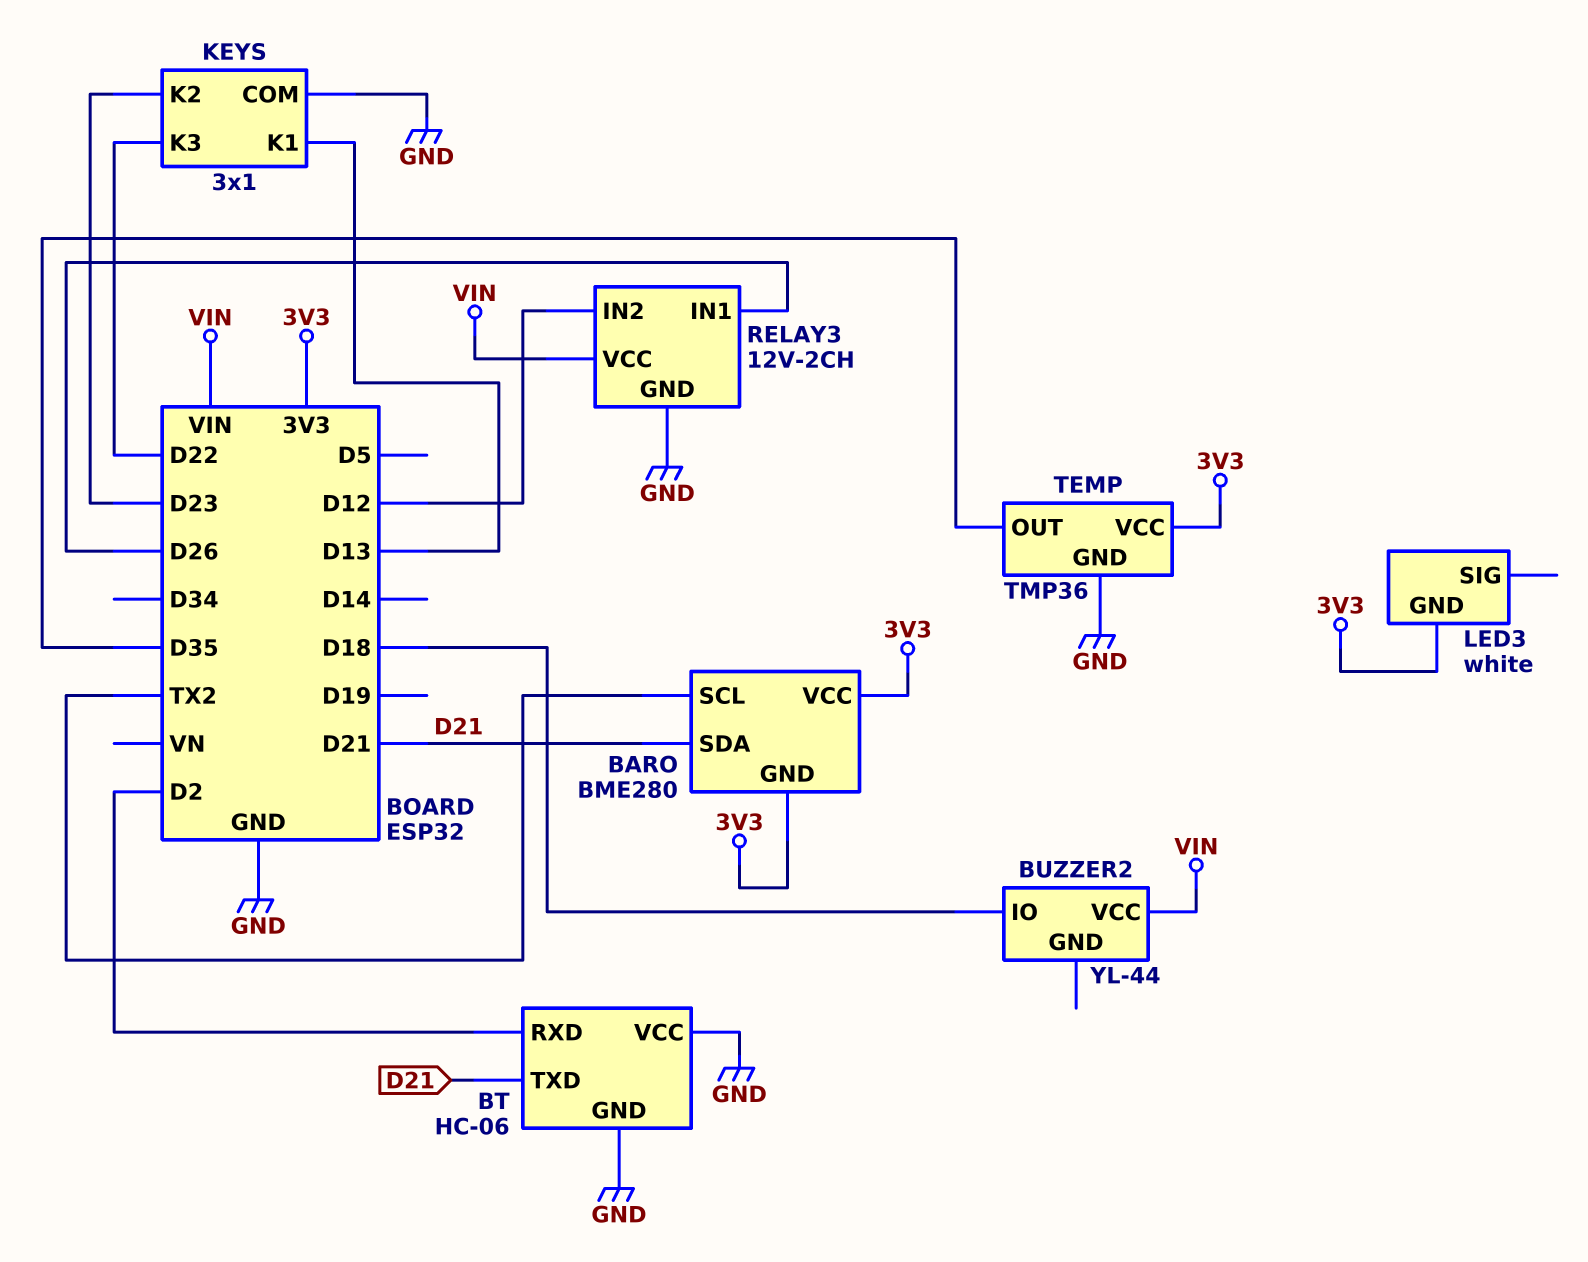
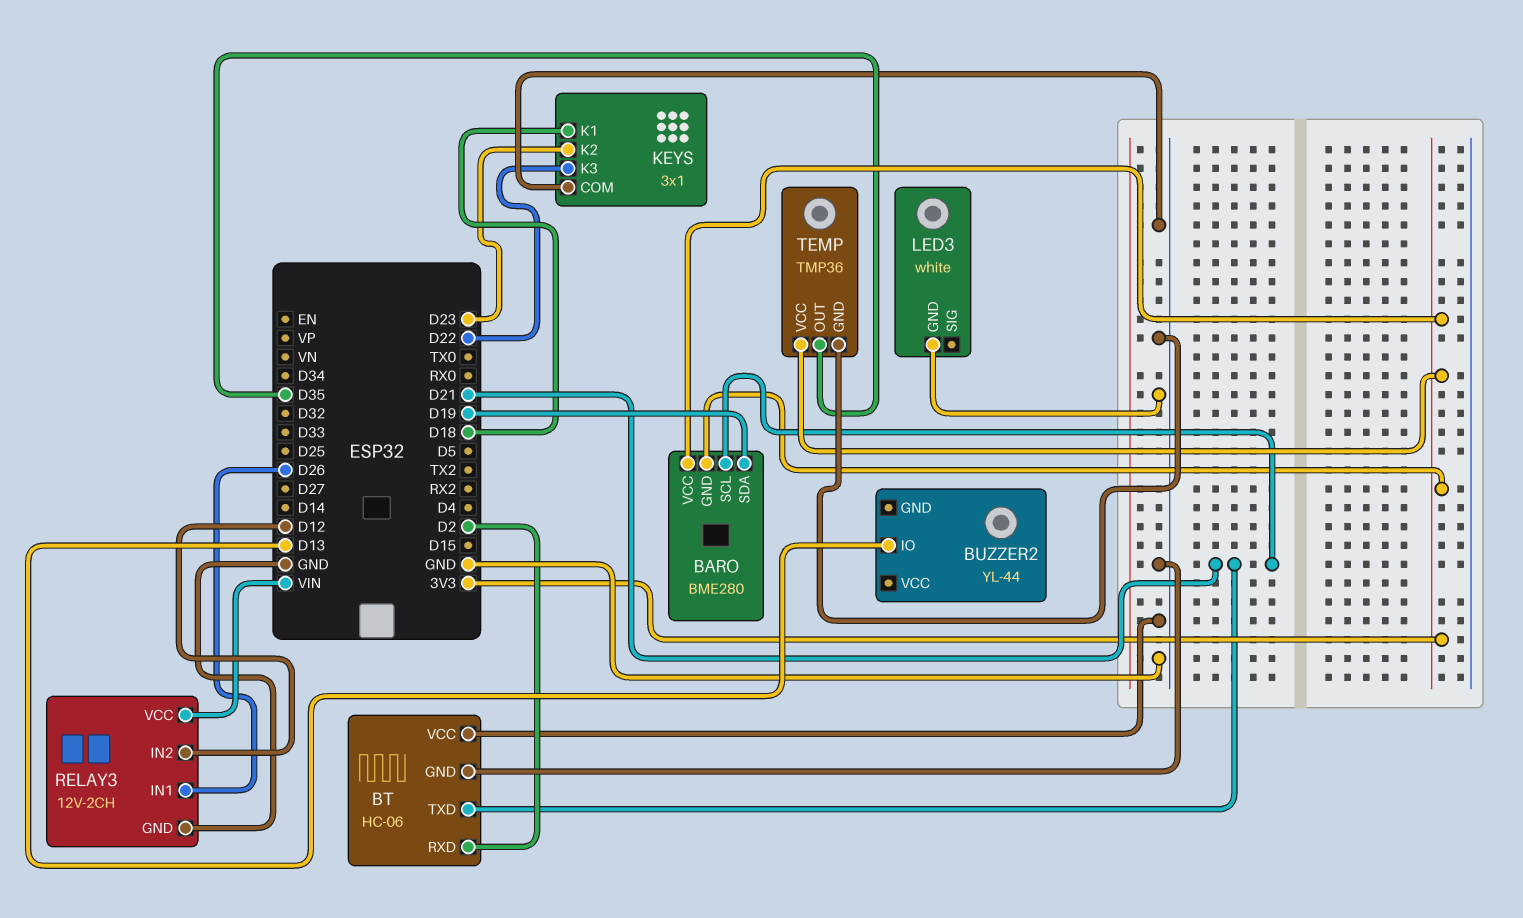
BARO pin SCL: TX2 -> D21
BARO pin SDA: D21 -> D19
BUZZER2 pin IO: D18 -> D13
BUZZER2 pin VCC: VIN -> none
KEYS pin K1: D13 -> D18
LED3 pin GND: 3V3 -> GND

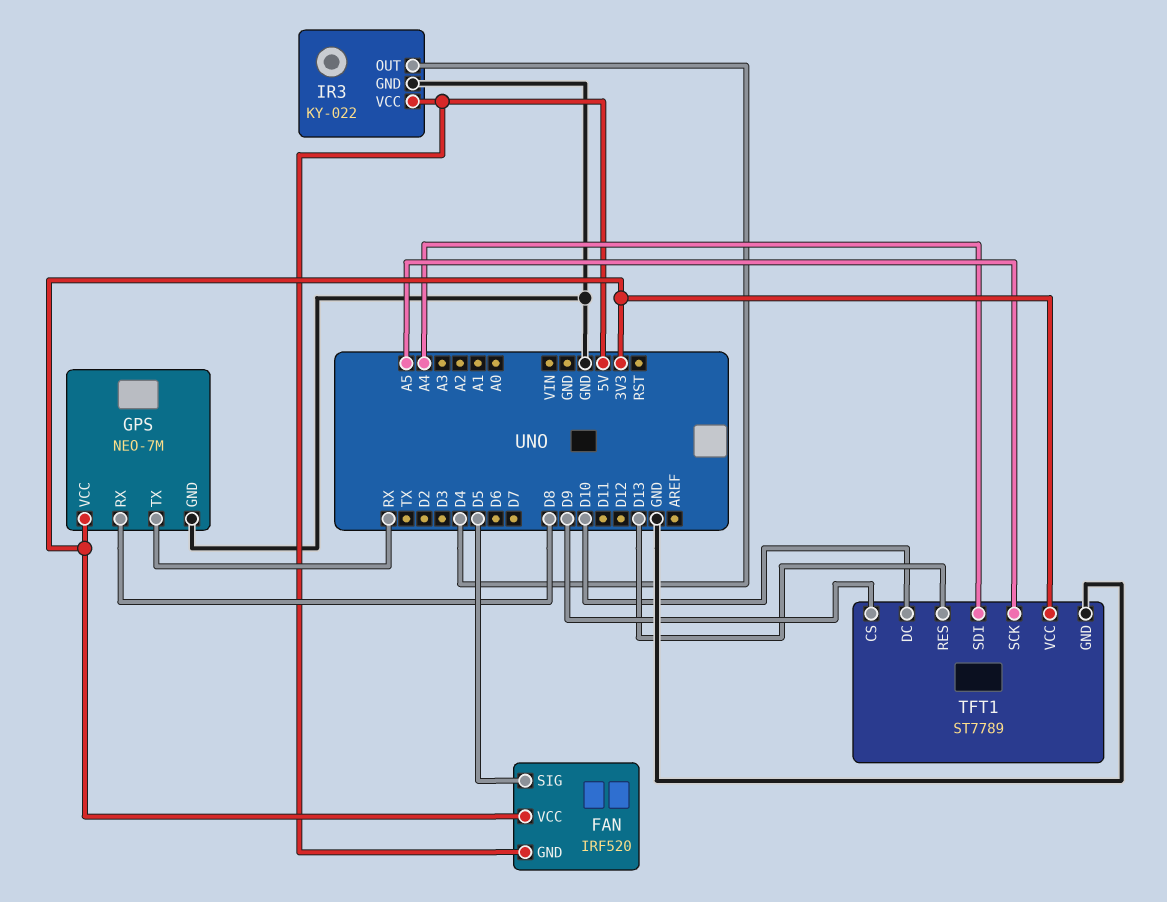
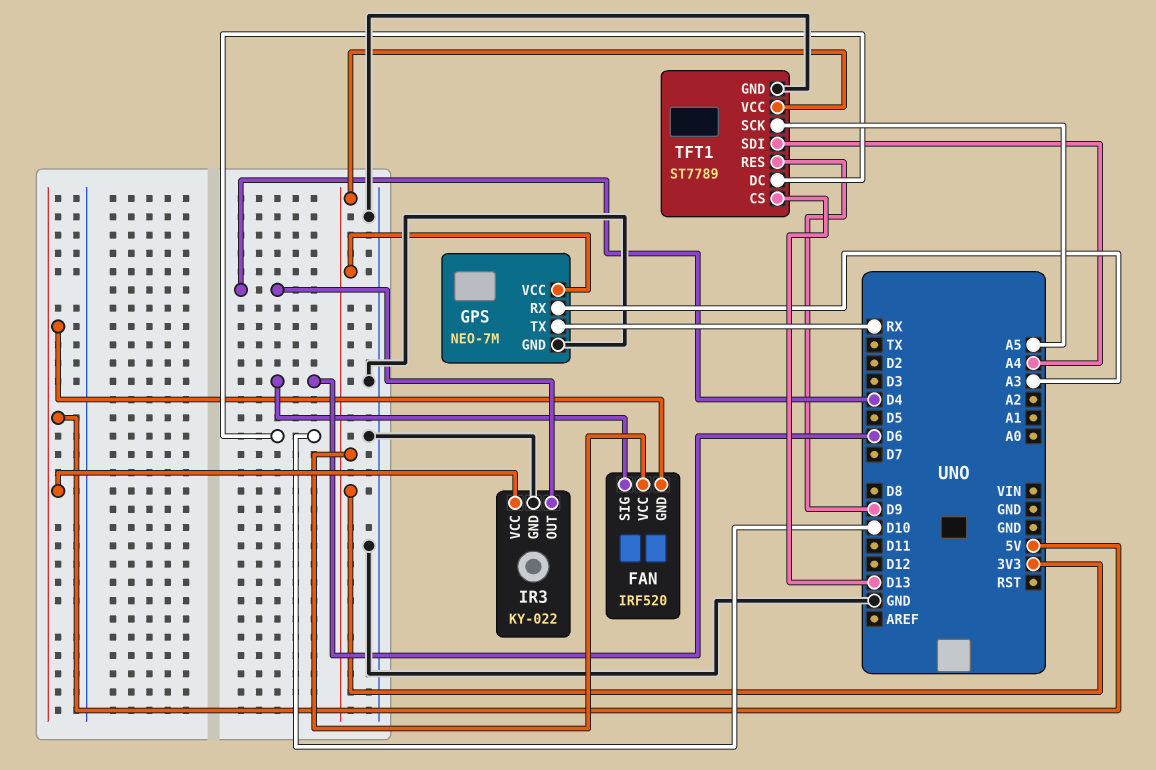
FAN pin SIG: D5 -> D6
GPS pin RX: D8 -> A3
TFT1 pin CS: D9 -> D13
TFT1 pin RES: D13 -> D9

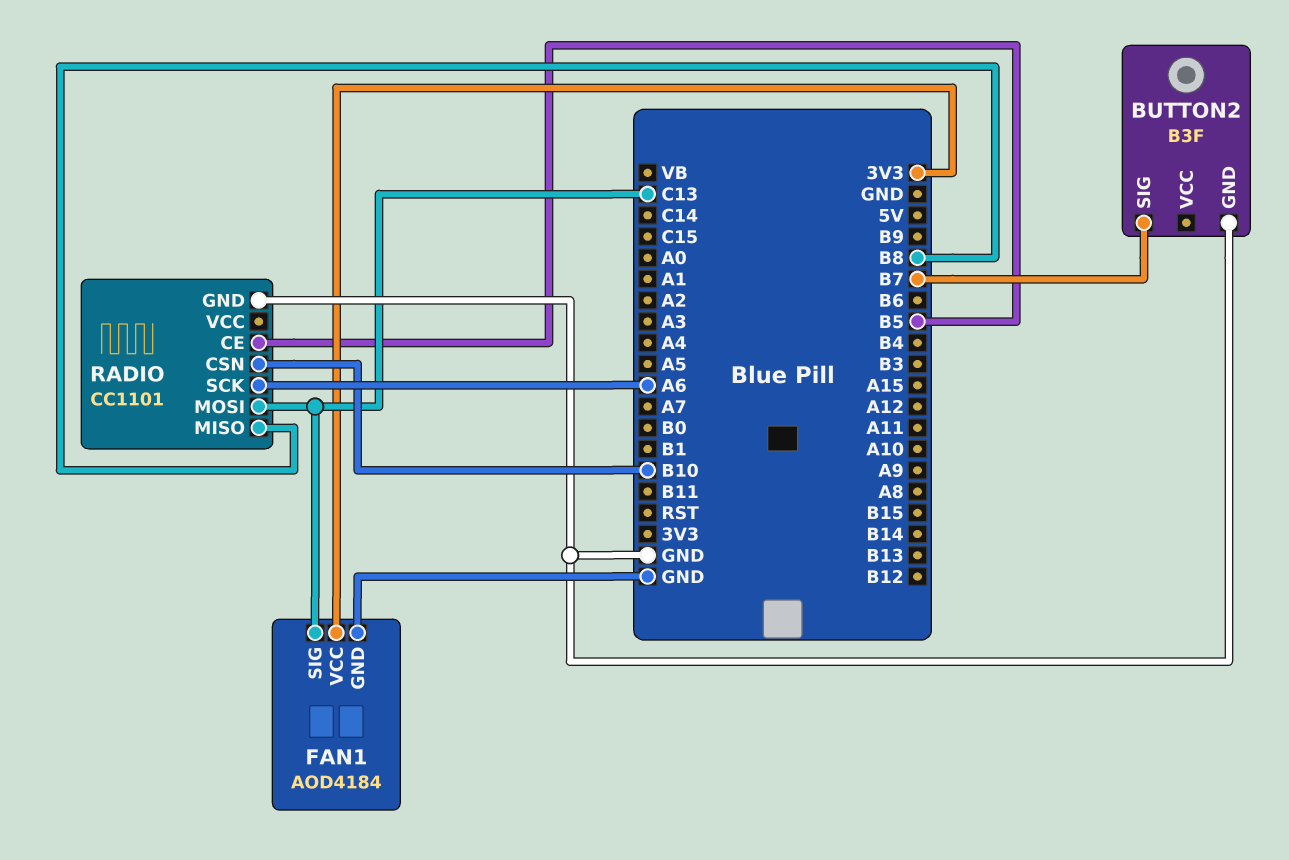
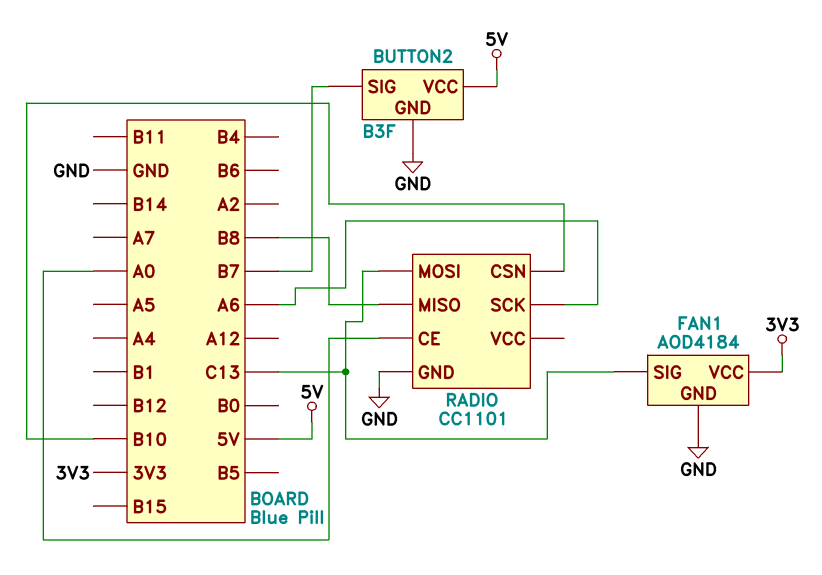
BUTTON2 pin VCC: none -> 5V
RADIO pin CE: B5 -> A0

══════

GOAL OF THE EXERCISE:
Repeat the listing word for word, omitting the pictures.

RESPONSE TO THIS EXERCISE:
BARO pin SCL: TX2 -> D21
BARO pin SDA: D21 -> D19
BUZZER2 pin IO: D18 -> D13
BUZZER2 pin VCC: VIN -> none
KEYS pin K1: D13 -> D18
LED3 pin GND: 3V3 -> GND

FAN pin SIG: D5 -> D6
GPS pin RX: D8 -> A3
TFT1 pin CS: D9 -> D13
TFT1 pin RES: D13 -> D9

BUTTON2 pin VCC: none -> 5V
RADIO pin CE: B5 -> A0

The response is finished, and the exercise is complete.